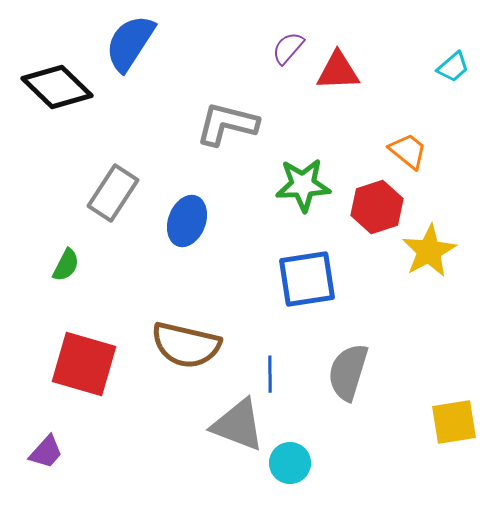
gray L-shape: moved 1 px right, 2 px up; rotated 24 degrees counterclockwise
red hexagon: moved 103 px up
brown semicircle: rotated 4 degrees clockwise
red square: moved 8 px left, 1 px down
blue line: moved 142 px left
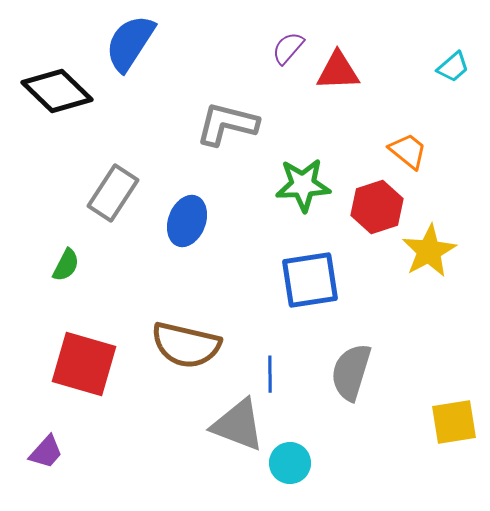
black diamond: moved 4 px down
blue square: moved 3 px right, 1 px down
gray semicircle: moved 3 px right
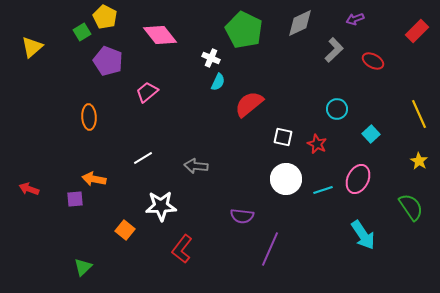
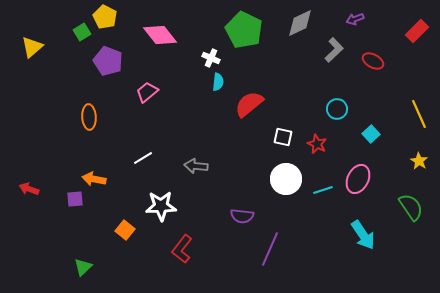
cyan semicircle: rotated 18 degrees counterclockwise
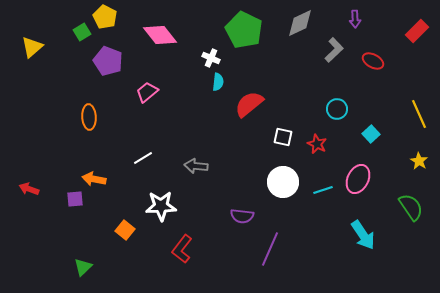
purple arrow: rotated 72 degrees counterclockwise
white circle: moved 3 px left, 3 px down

____

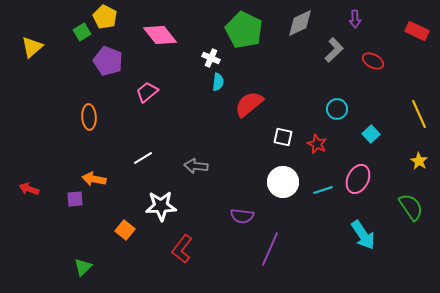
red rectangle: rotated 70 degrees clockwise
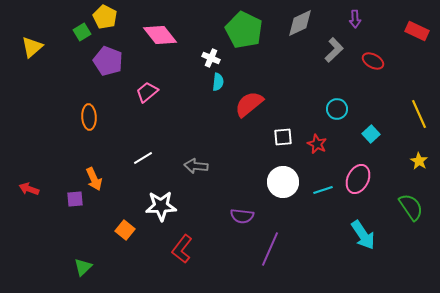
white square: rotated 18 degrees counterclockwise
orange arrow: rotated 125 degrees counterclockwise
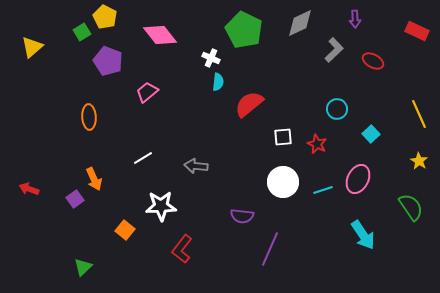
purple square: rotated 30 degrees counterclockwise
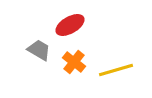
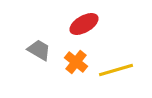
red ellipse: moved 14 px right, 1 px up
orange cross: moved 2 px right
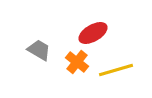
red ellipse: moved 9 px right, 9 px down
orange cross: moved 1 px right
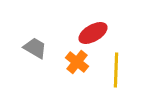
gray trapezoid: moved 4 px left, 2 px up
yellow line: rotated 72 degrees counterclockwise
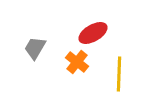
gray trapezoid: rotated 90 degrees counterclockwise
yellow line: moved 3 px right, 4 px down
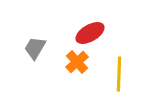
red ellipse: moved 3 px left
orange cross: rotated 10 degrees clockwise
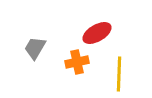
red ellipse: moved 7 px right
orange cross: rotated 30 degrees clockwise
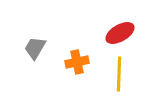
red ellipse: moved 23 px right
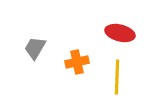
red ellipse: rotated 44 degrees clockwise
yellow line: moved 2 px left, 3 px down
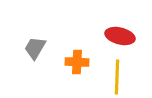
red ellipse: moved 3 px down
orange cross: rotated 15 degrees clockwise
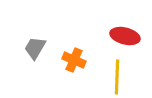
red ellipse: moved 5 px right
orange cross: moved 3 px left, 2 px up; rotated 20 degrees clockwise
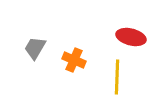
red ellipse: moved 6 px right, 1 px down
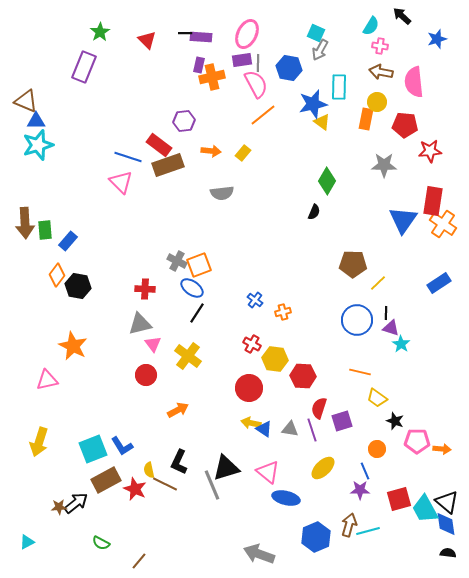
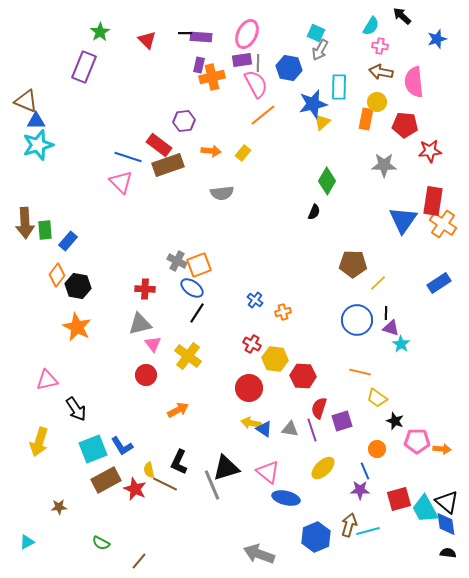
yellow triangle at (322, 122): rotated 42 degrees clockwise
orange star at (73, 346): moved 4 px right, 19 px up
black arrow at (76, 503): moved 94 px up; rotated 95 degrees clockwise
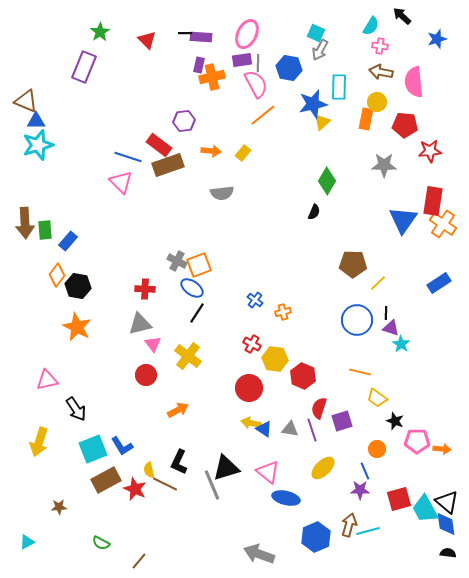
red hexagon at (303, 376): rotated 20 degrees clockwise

____

Repeat the records above, from the line with "black diamond: moved 4 px down" to the line with "cyan semicircle: rotated", including both of those lines. Leave out the picture lines.

black diamond: moved 4 px down
blue square: moved 3 px right, 1 px down
gray semicircle: moved 3 px right
cyan semicircle: rotated 18 degrees counterclockwise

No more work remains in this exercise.